[Before and after images]
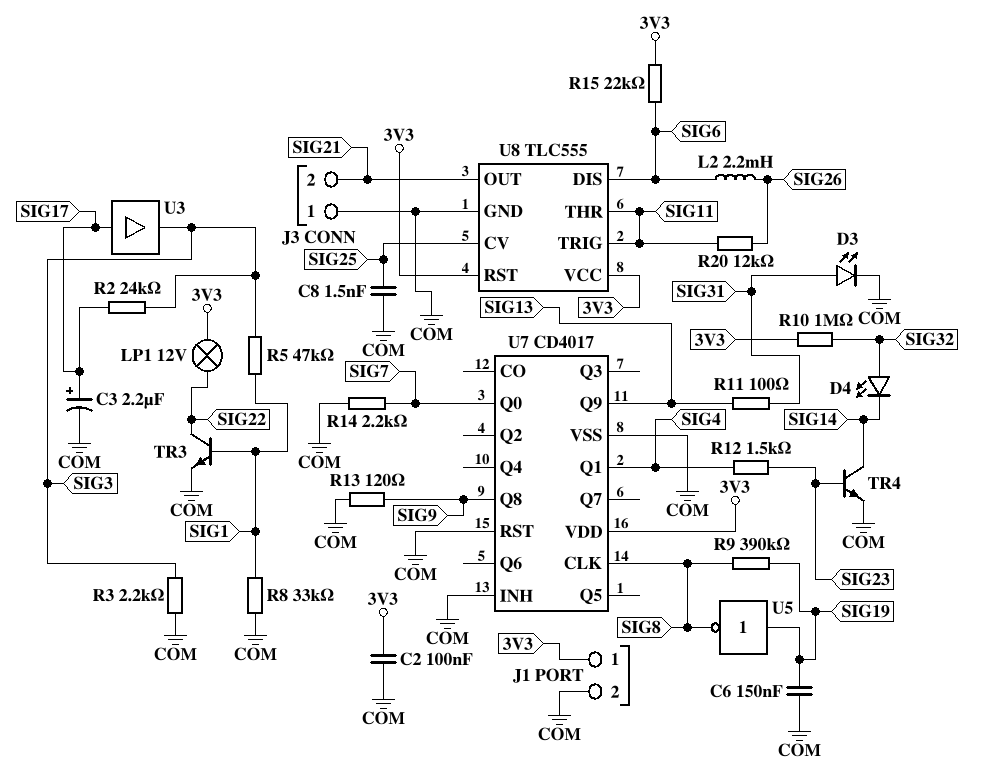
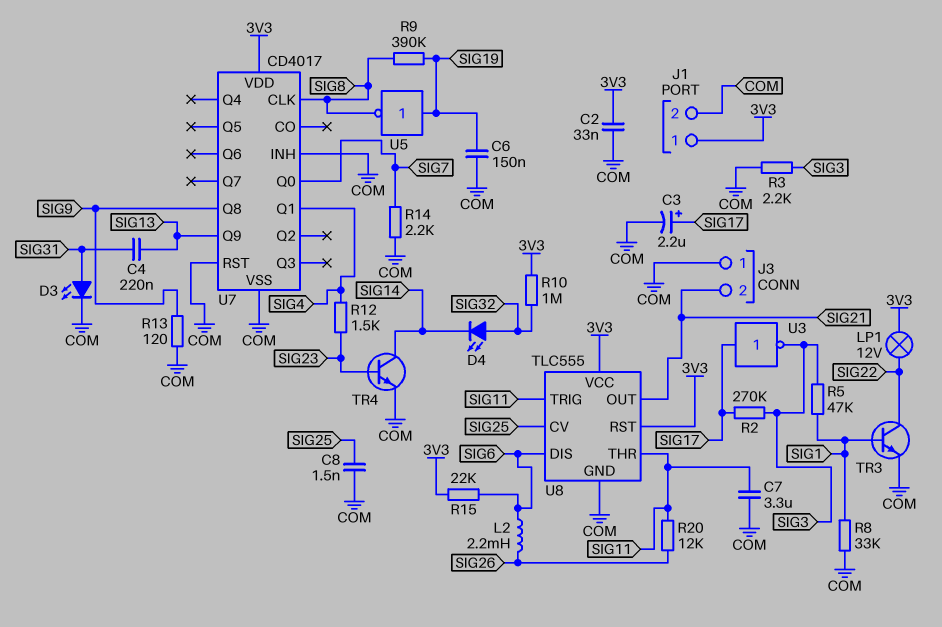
C2: 100nF (3V3, COM) -> 33nF (3V3, COM)
C4: none -> 220nF (SIG13, SIG31)
C7: none -> 3.3uF (COM, SIG11)
R2: 24k (SIG3, SIG17) -> 270k (SIG3, SIG17)
R11: 100 (SIG13, SIG31) -> none
U3: buffer (in SIG17, out SIG3) -> NOT (in SIG17, out SIG3)

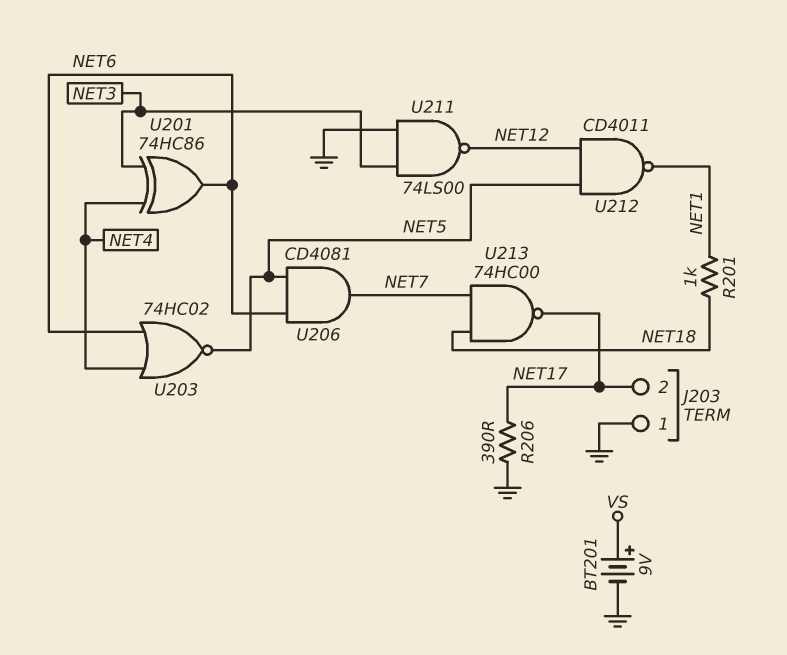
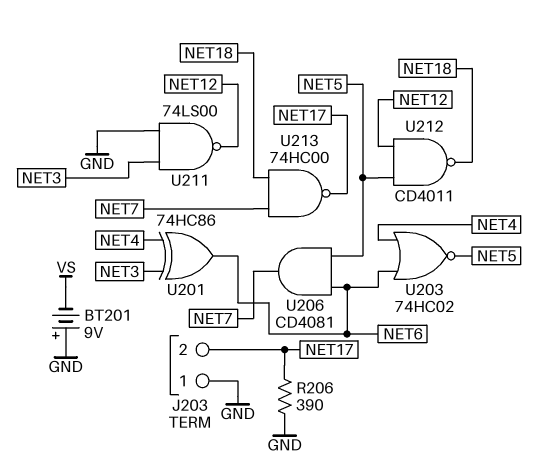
BT201: 9V (plus VS, minus GND) -> 9V (plus GND, minus VS)
R201: 1k (NET1, NET18) -> none
U212: NAND CD4011 (in NET5, in NET12, out NET1) -> NAND CD4011 (in NET5, in NET12, out NET18)

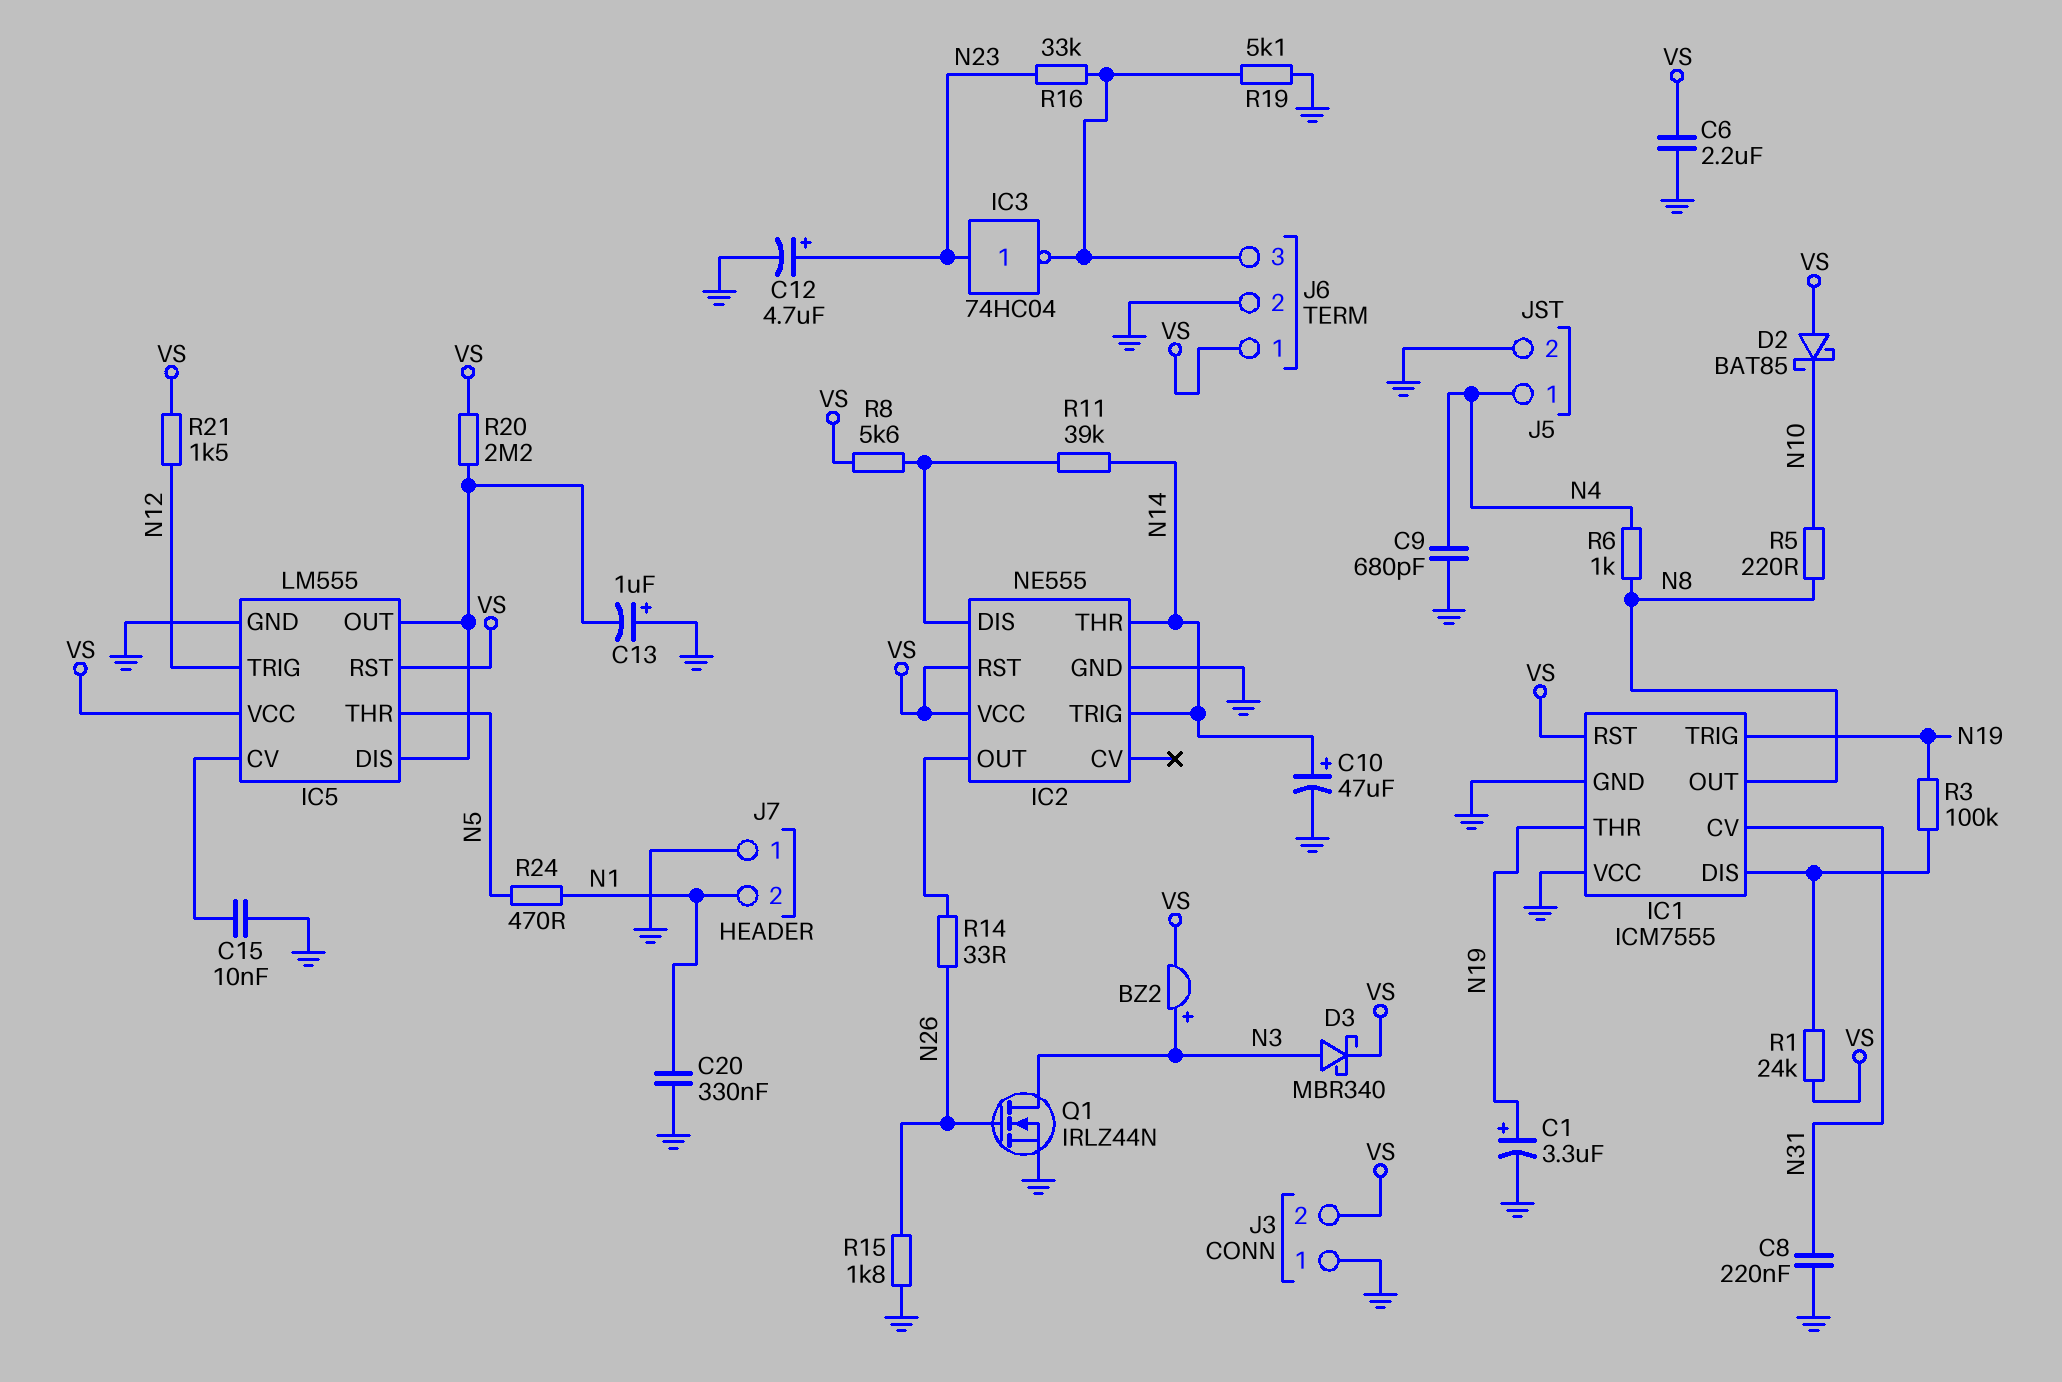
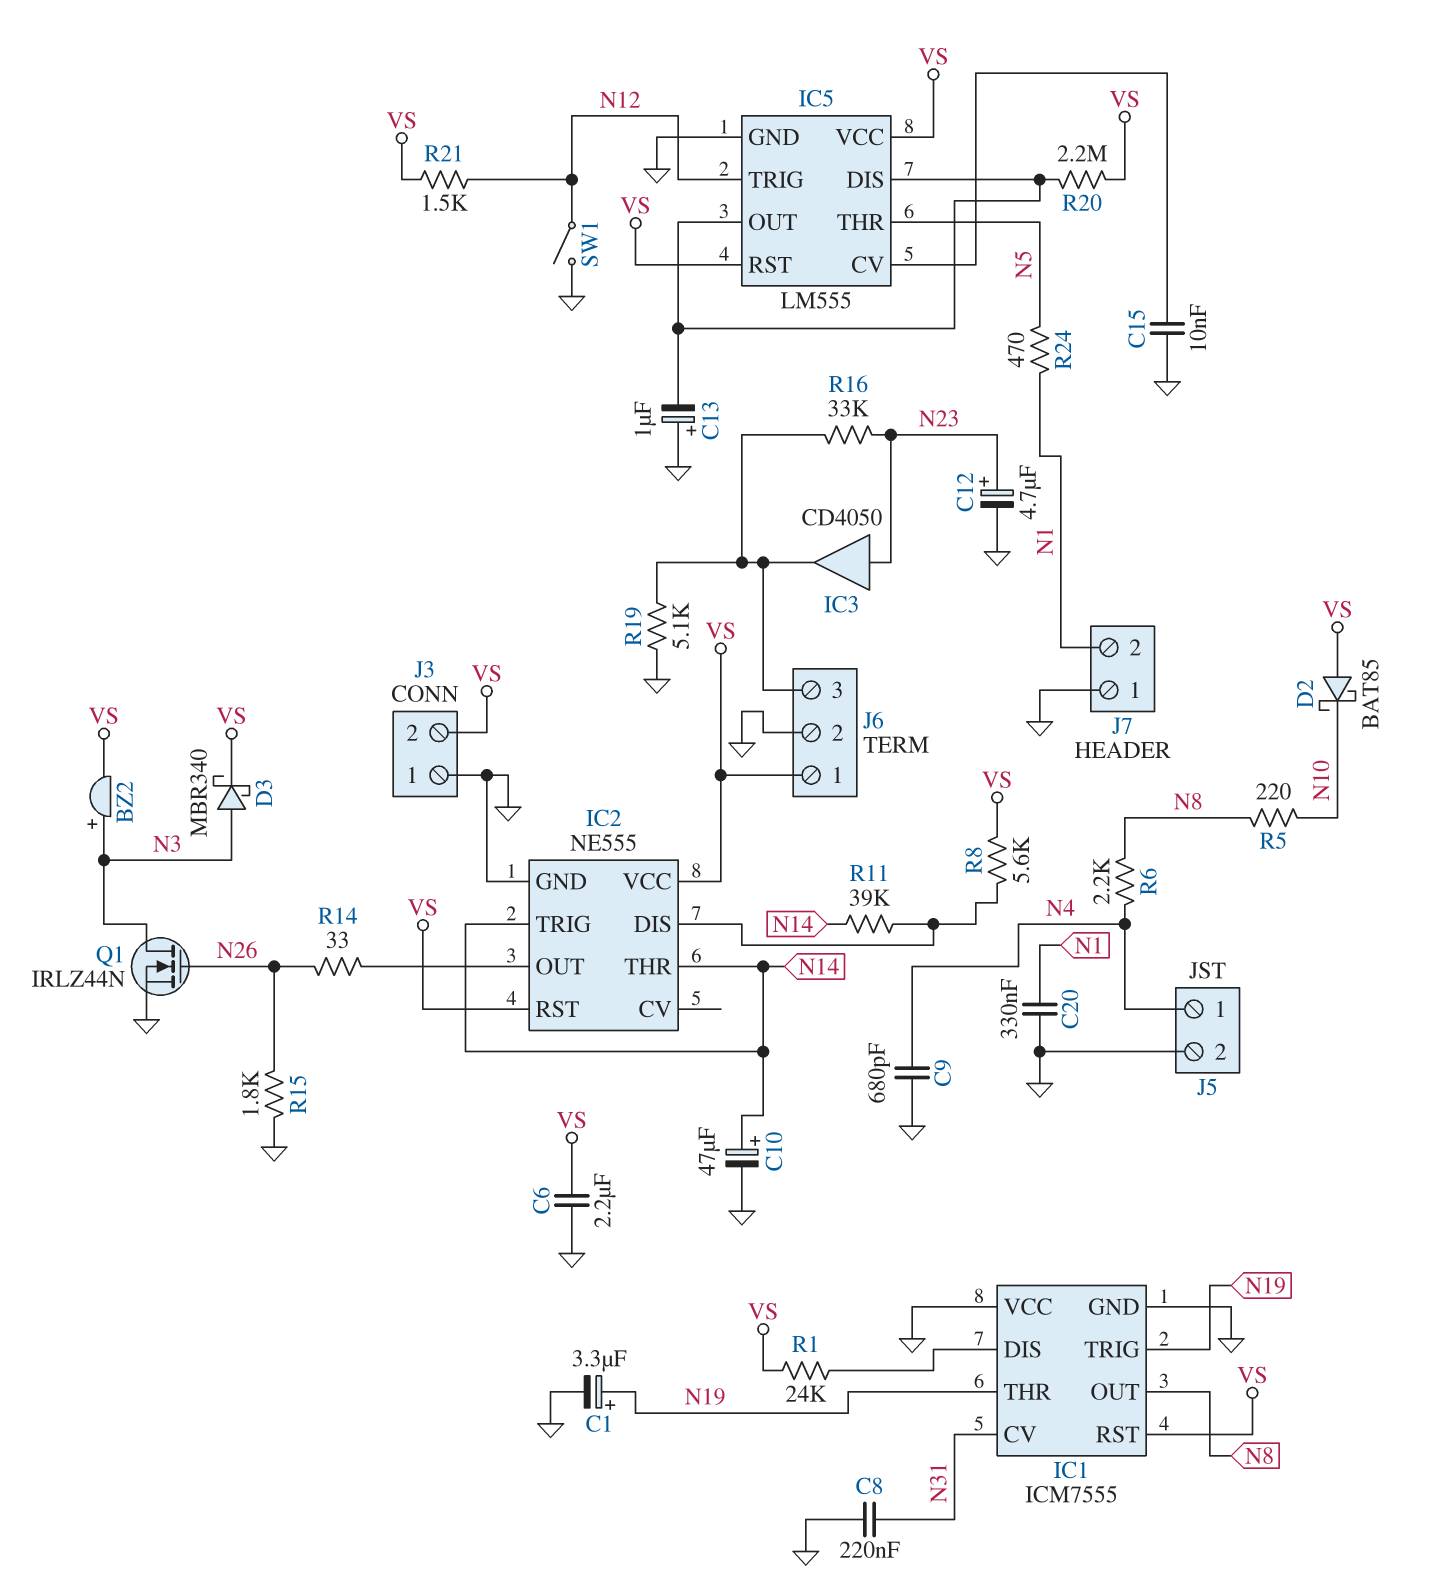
IC3: NOT 74HC04 (in N23, out J6/3) -> buffer CD4050 (in N23, out J6/3)
R3: 100k (IC1/DIS, N19) -> none
R6: 1k (N4, N8) -> 2.2k (N4, N8)
SW1: none -> switch (GND, N12)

__Exercise aim__:
Would you filter the records and copy each line that contains the word "none"?

__Answer to this problem__:
C4: none -> 220nF (SIG13, SIG31)
C7: none -> 3.3uF (COM, SIG11)
R11: 100 (SIG13, SIG31) -> none
R201: 1k (NET1, NET18) -> none
R3: 100k (IC1/DIS, N19) -> none
SW1: none -> switch (GND, N12)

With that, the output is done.